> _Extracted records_
* * *

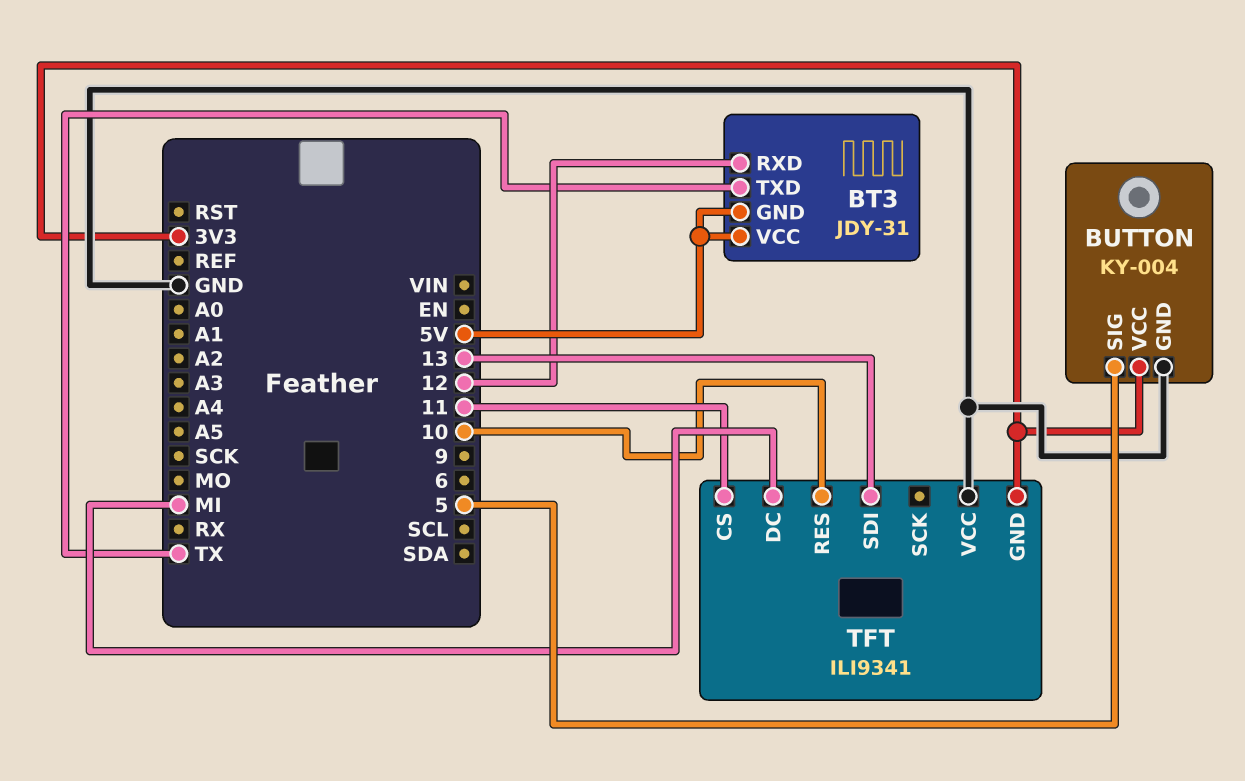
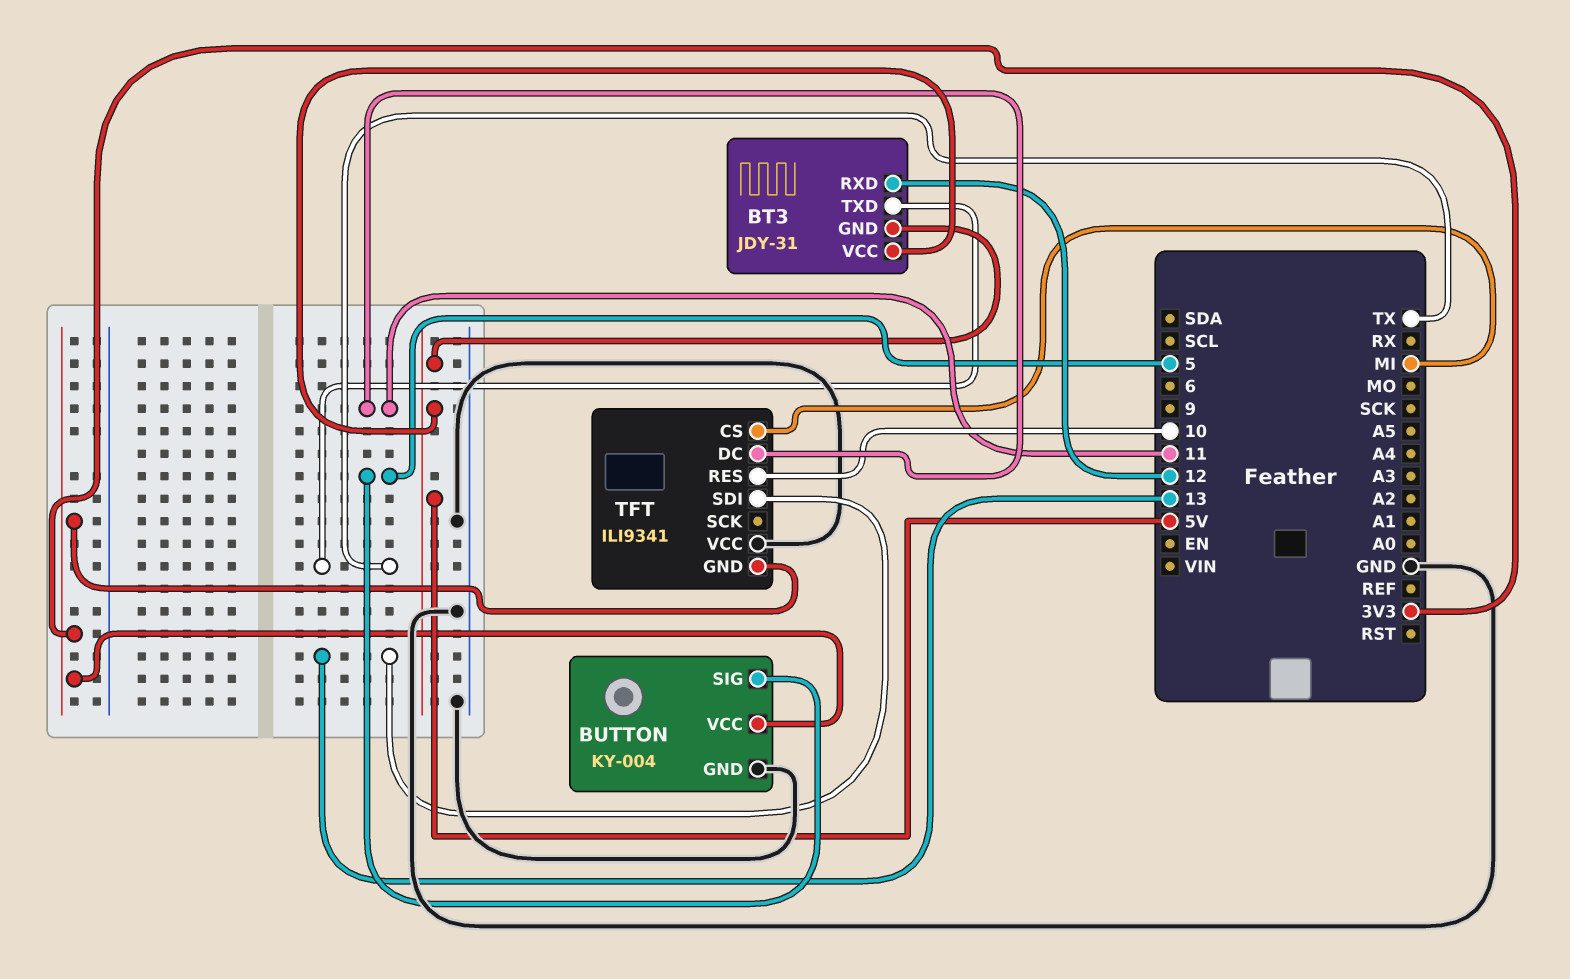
TFT pin CS: 11 -> MI
TFT pin DC: MI -> 11

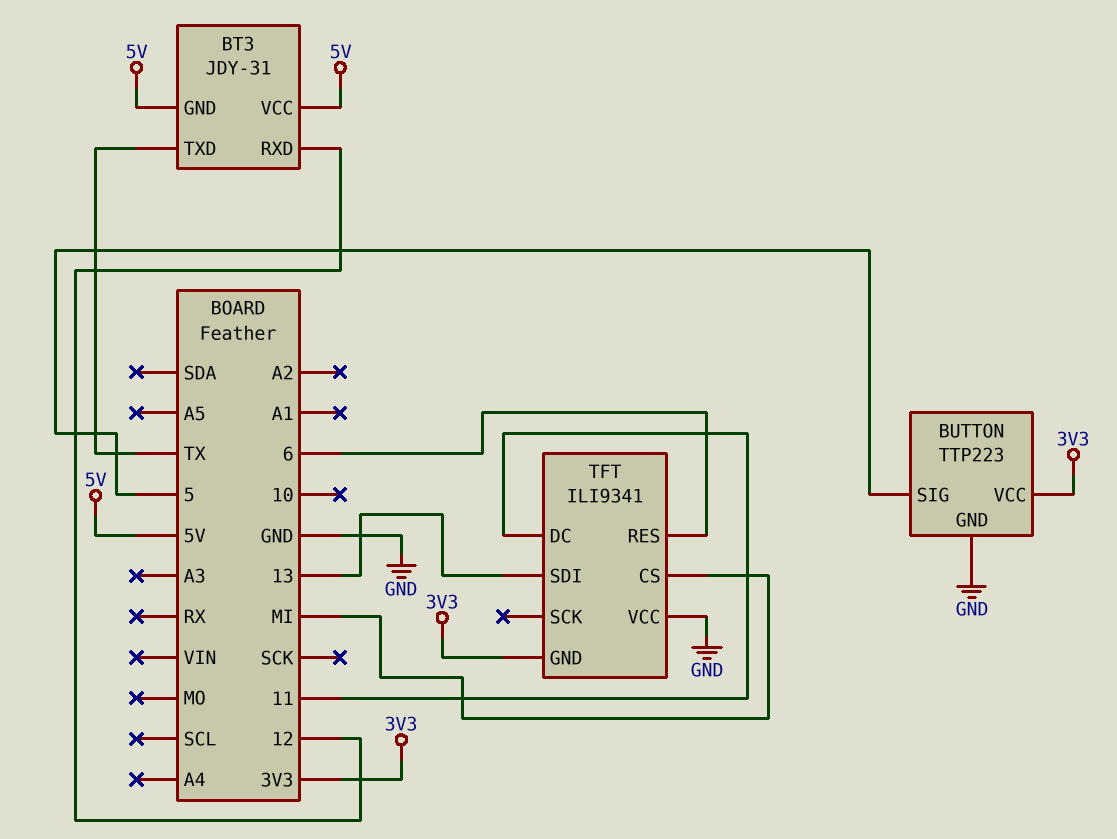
BUTTON: KY-004 -> TTP223
TFT pin RES: 10 -> 6

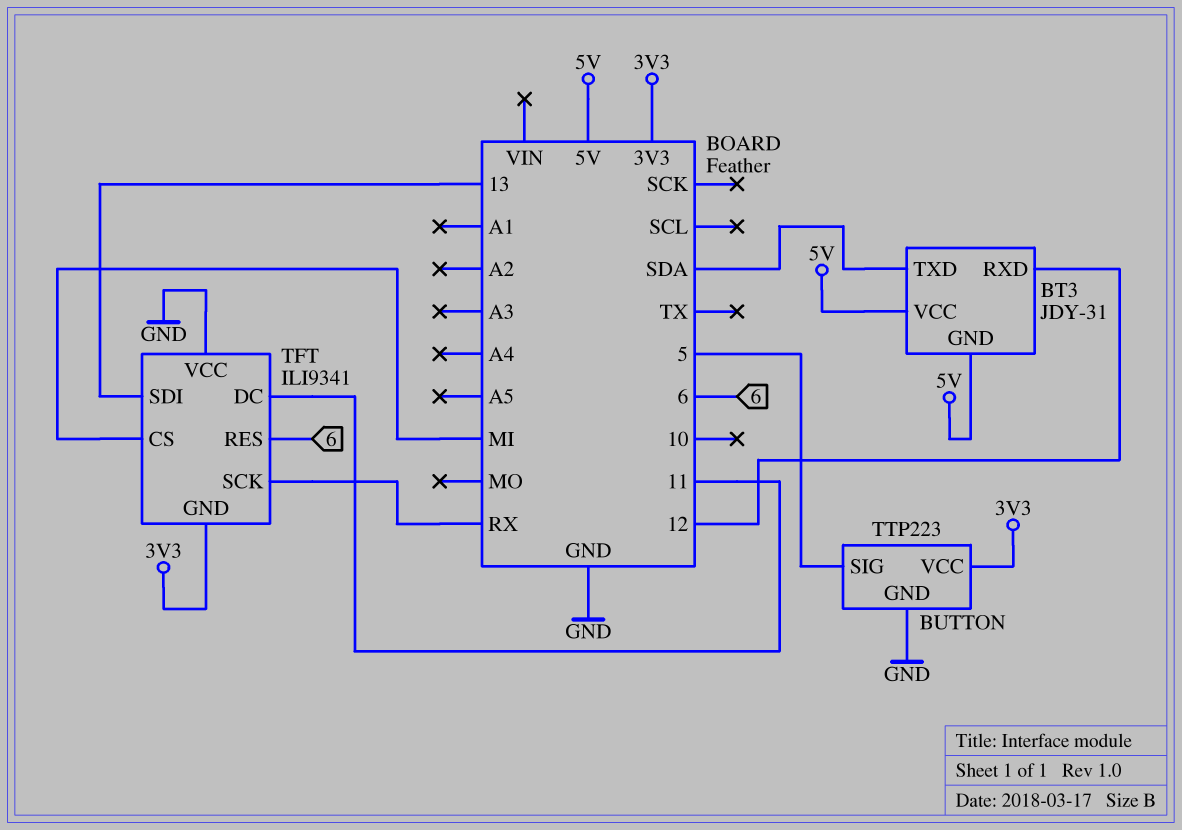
BT3 pin TXD: TX -> SDA
TFT pin SCK: none -> RX

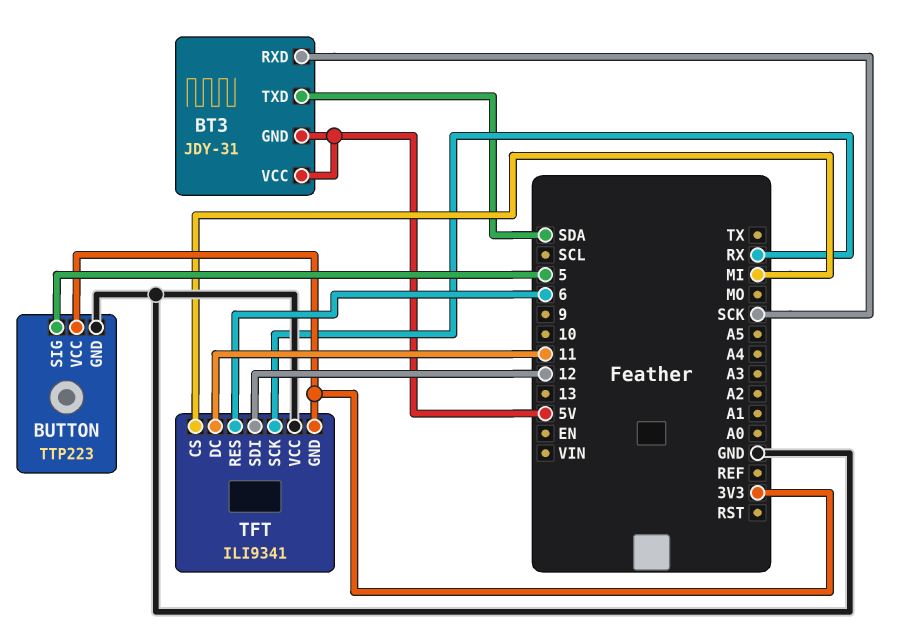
BT3 pin RXD: 12 -> SCK
TFT pin SDI: 13 -> 12

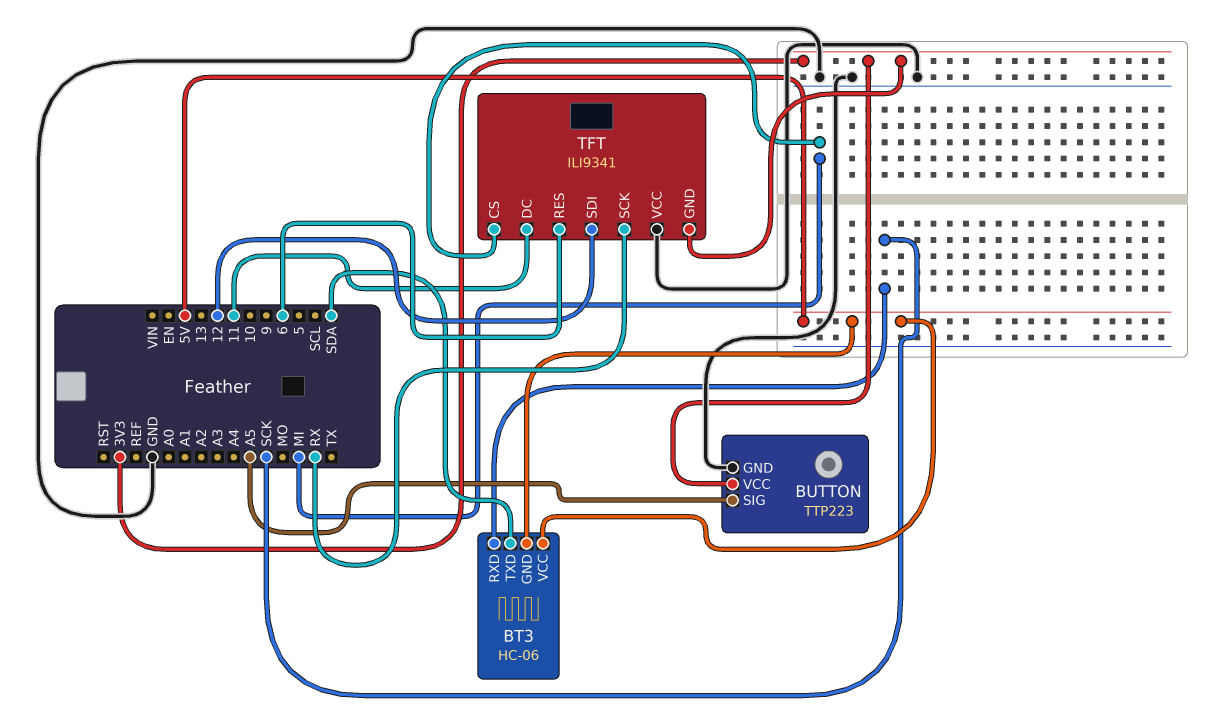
BT3: JDY-31 -> HC-06
BUTTON pin SIG: 5 -> A5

* * *

> _Task instructions_
Search the entries for the string "BUTTON" and copy each line where it occurs.

> _Exercise result_
BUTTON: KY-004 -> TTP223
BUTTON pin SIG: 5 -> A5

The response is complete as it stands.